Coordinate change listings
--- START ---
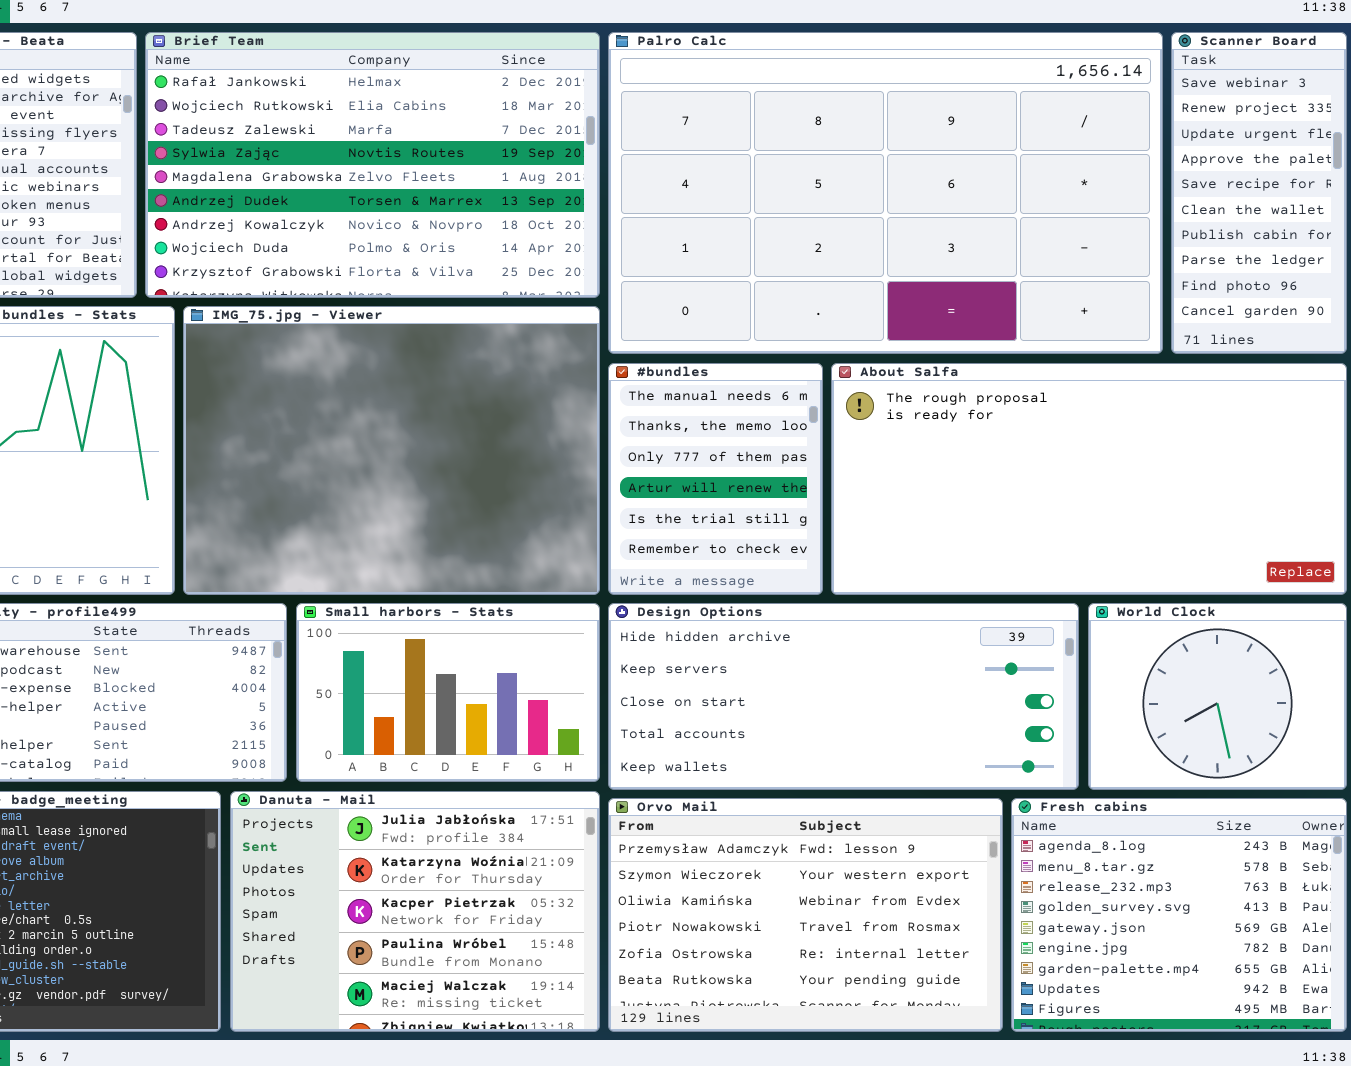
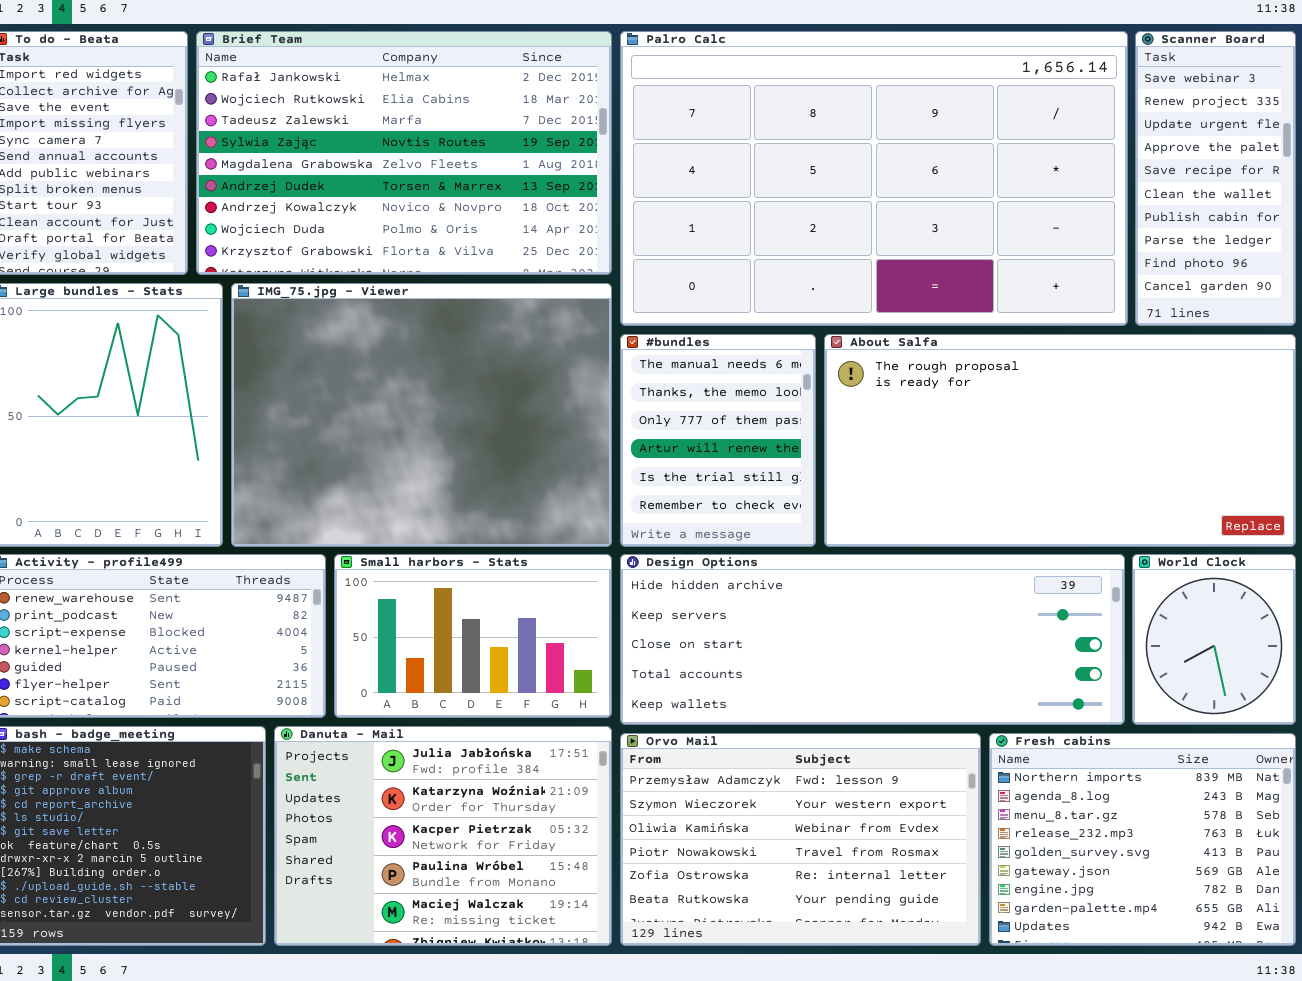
Design Options: [608,603,1079,790] -> [620,554,1125,725], resized
World Clock: [1088,603,1347,790] -> [1132,554,1296,725], resized
Fresh cabins: [1011,798,1347,1032] -> [989,733,1296,946], scrolled up 1 row

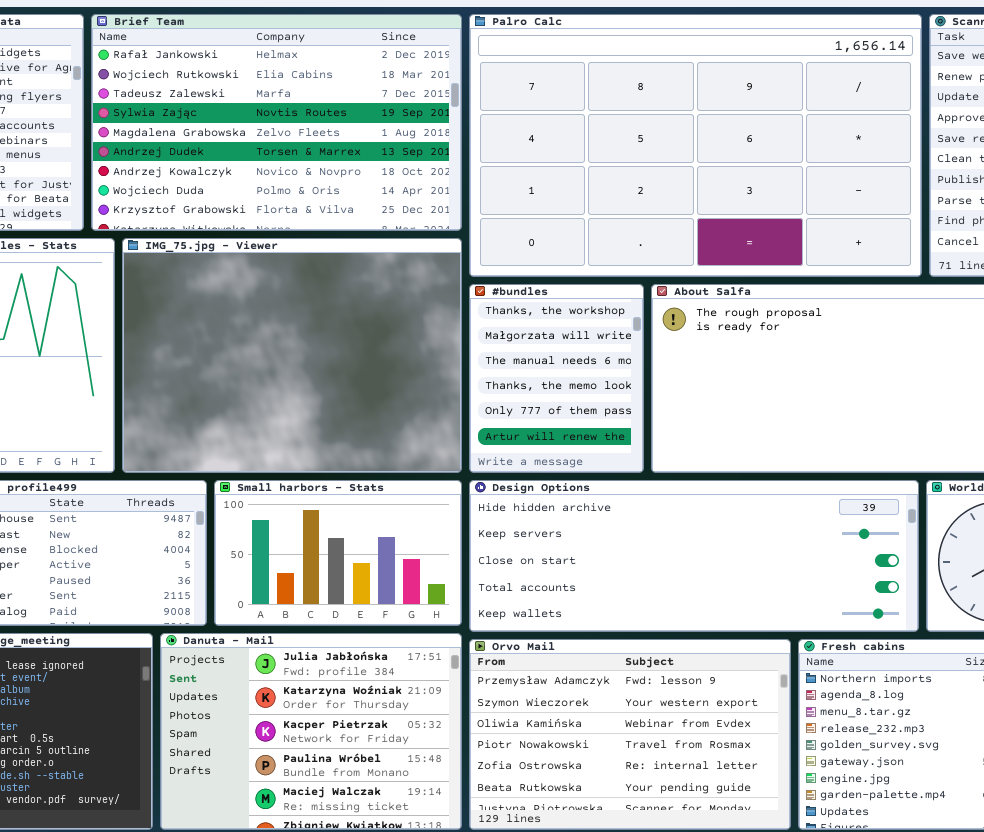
#bundles: [620,334,816,547] -> [469,284,644,473], scrolled up 2 rows

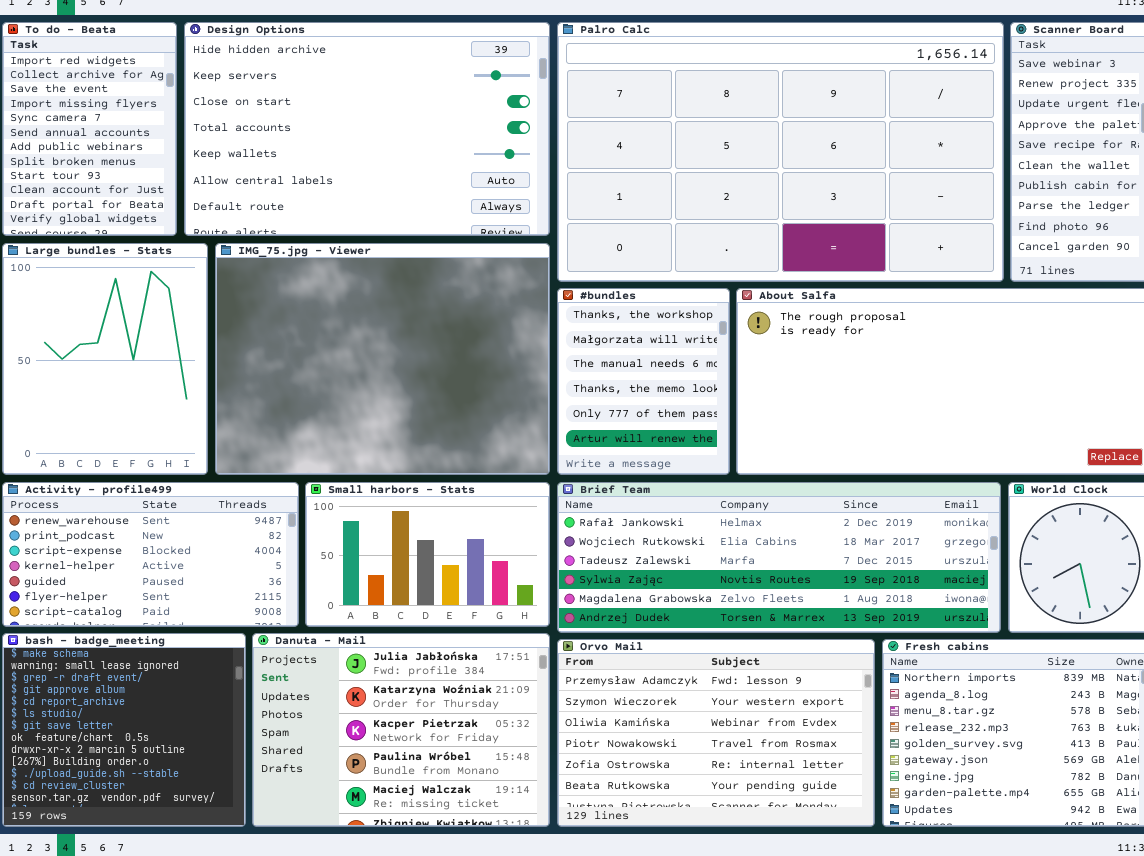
Brief Team: [91,14,462,231] -> [557,482,1001,633], moved, resized
Design Options: [469,480,919,632] -> [184,22,550,236], moved, resized

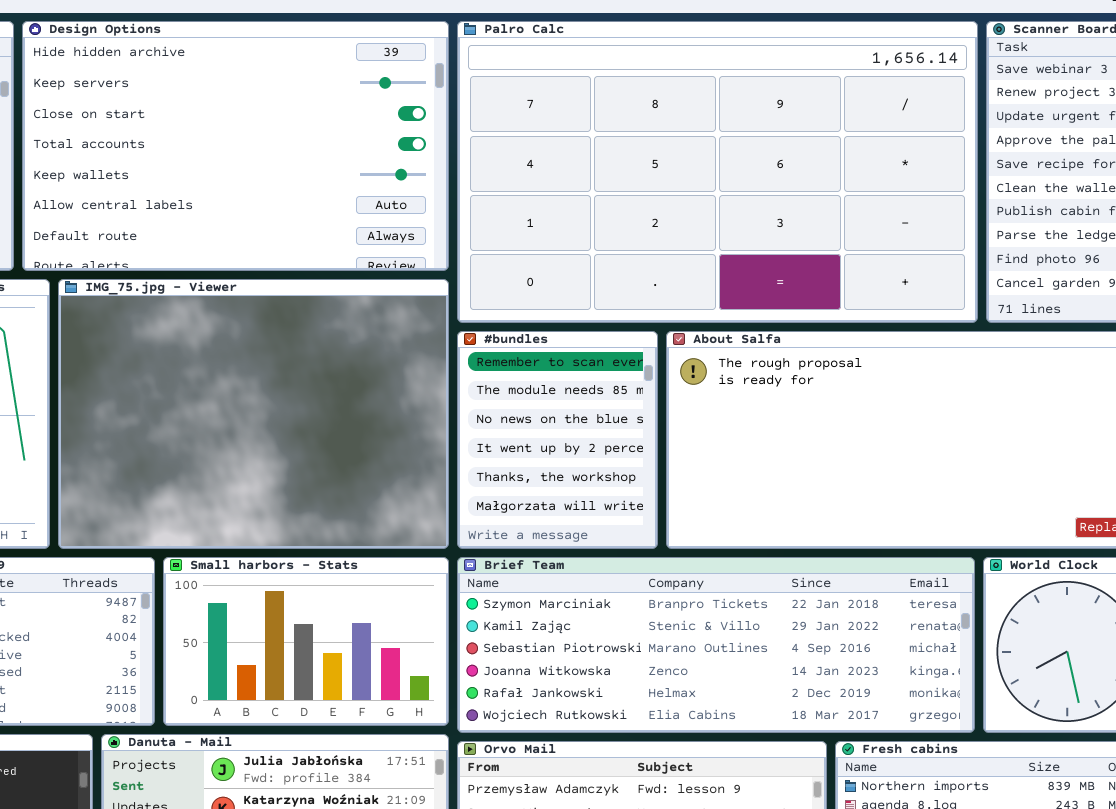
#bundles: [557,288,730,475] -> [457,331,658,549], scrolled up 4 rows
Brief Team: [557,482,1001,633] -> [457,557,975,733], scrolled up 4 rows

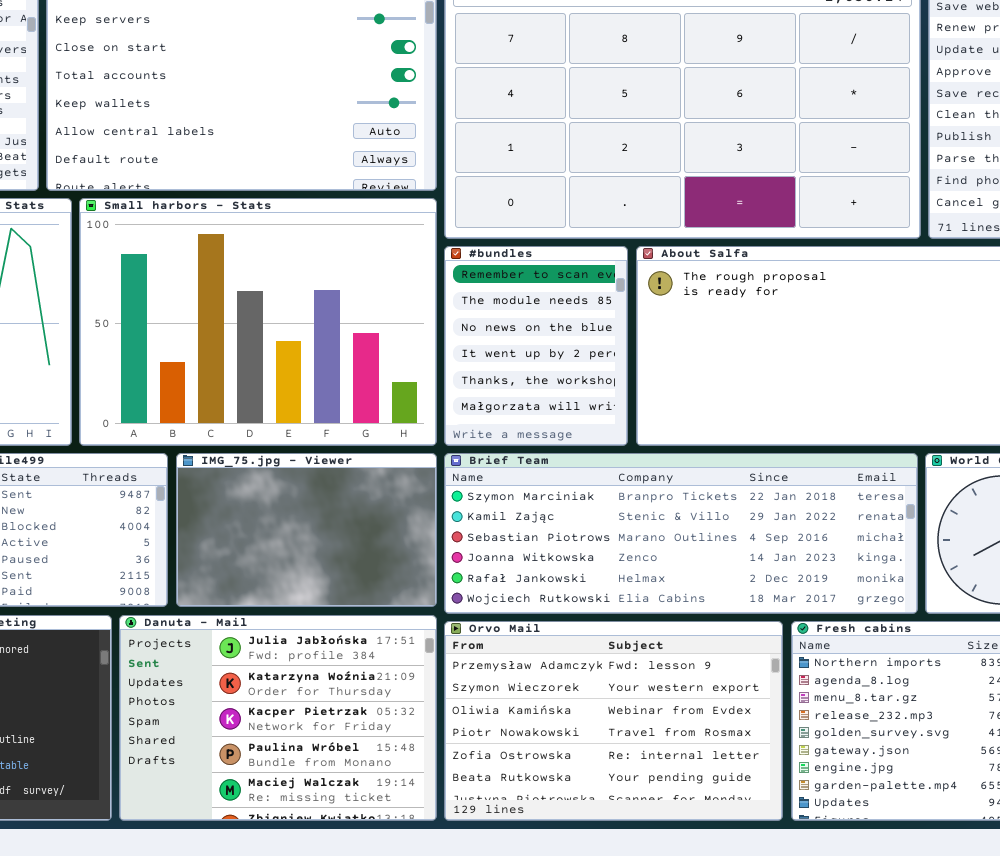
IMG_75.jpg - Viewer: [58,279,449,549] -> [176,453,437,607], moved, resized
Small harbors - Stats: [163,557,449,726] -> [79,198,437,446], moved, resized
--- END ---
▶ _To do_
Each record above is to be copied out exactly; its pictures are not.

▶ _Reply_
Design Options: [608,603,1079,790] -> [620,554,1125,725], resized
World Clock: [1088,603,1347,790] -> [1132,554,1296,725], resized
Fresh cabins: [1011,798,1347,1032] -> [989,733,1296,946], scrolled up 1 row

#bundles: [620,334,816,547] -> [469,284,644,473], scrolled up 2 rows

Brief Team: [91,14,462,231] -> [557,482,1001,633], moved, resized
Design Options: [469,480,919,632] -> [184,22,550,236], moved, resized

#bundles: [557,288,730,475] -> [457,331,658,549], scrolled up 4 rows
Brief Team: [557,482,1001,633] -> [457,557,975,733], scrolled up 4 rows

IMG_75.jpg - Viewer: [58,279,449,549] -> [176,453,437,607], moved, resized
Small harbors - Stats: [163,557,449,726] -> [79,198,437,446], moved, resized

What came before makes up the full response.